_What is needed_
What's wanted is each entry repeated verbatim, minus its images.

Image change detection data:
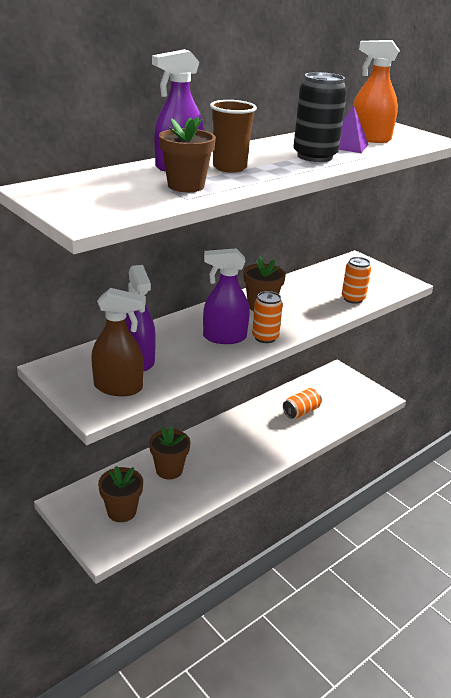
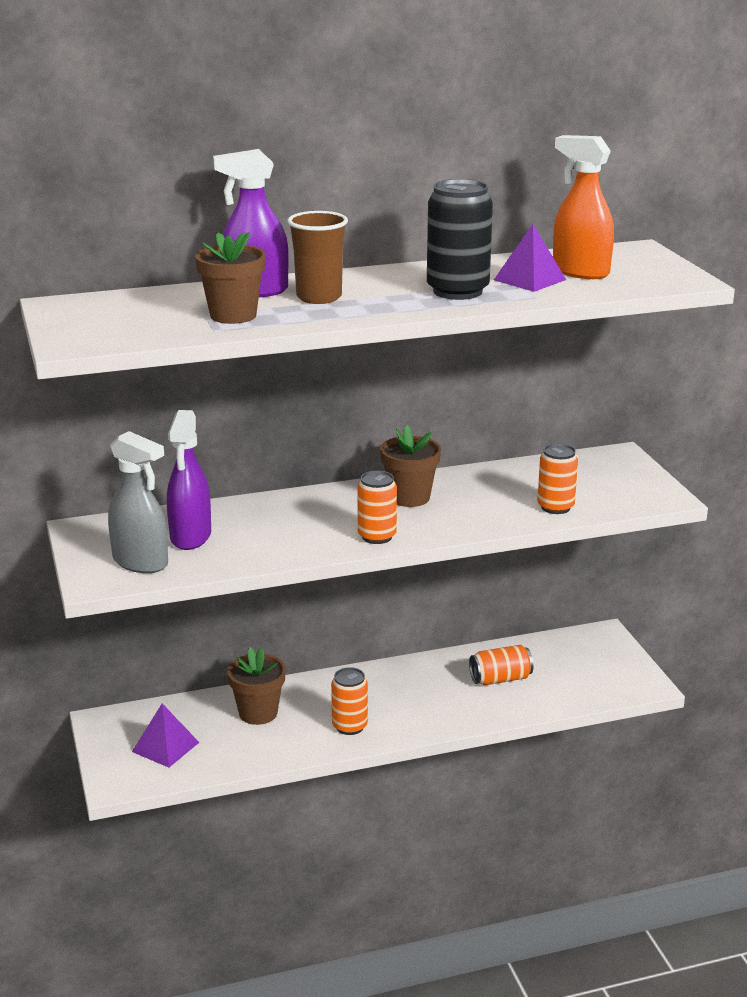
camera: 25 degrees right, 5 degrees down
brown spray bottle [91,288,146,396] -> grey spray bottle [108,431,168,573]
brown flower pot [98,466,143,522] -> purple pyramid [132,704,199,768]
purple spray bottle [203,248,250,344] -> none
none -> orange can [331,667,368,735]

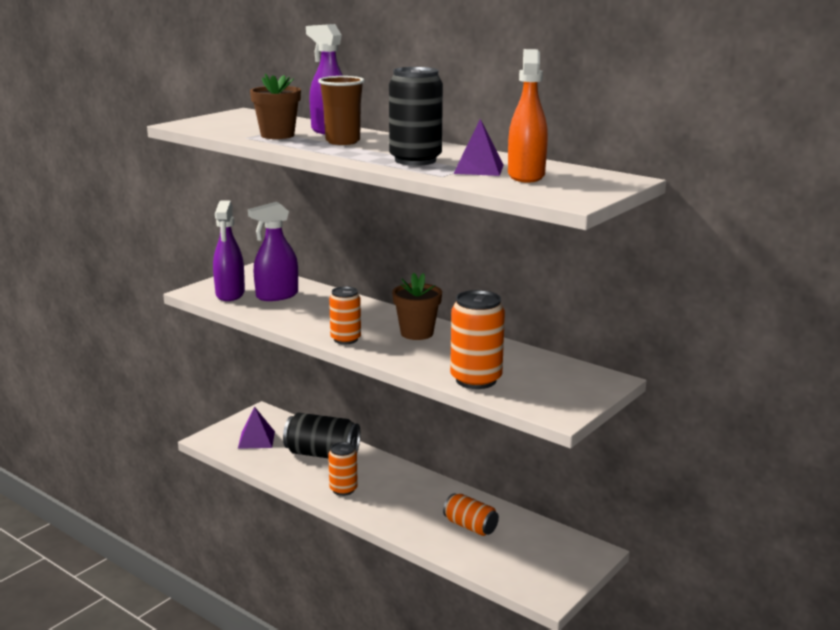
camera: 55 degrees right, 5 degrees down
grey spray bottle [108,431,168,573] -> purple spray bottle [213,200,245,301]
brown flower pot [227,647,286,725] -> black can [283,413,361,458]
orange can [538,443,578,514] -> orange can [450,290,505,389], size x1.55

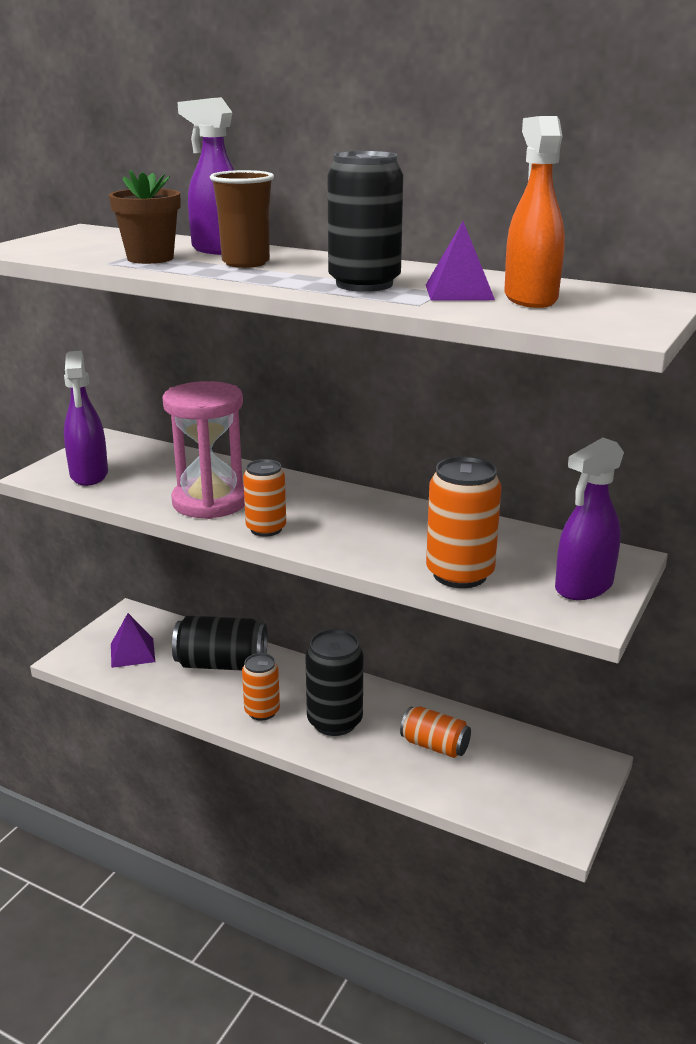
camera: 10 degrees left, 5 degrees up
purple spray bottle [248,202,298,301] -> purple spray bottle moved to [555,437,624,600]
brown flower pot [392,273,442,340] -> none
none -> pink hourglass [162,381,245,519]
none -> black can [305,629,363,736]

_Answer space_
camera: 25 degrees right, 5 degrees down
brown spray bottle [91,288,146,396] -> grey spray bottle [108,431,168,573]
brown flower pot [98,466,143,522] -> purple pyramid [132,704,199,768]
purple spray bottle [203,248,250,344] -> none
none -> orange can [331,667,368,735]

camera: 55 degrees right, 5 degrees down
grey spray bottle [108,431,168,573] -> purple spray bottle [213,200,245,301]
brown flower pot [227,647,286,725] -> black can [283,413,361,458]
orange can [538,443,578,514] -> orange can [450,290,505,389], size x1.55

camera: 10 degrees left, 5 degrees up
purple spray bottle [248,202,298,301] -> purple spray bottle moved to [555,437,624,600]
brown flower pot [392,273,442,340] -> none
none -> pink hourglass [162,381,245,519]
none -> black can [305,629,363,736]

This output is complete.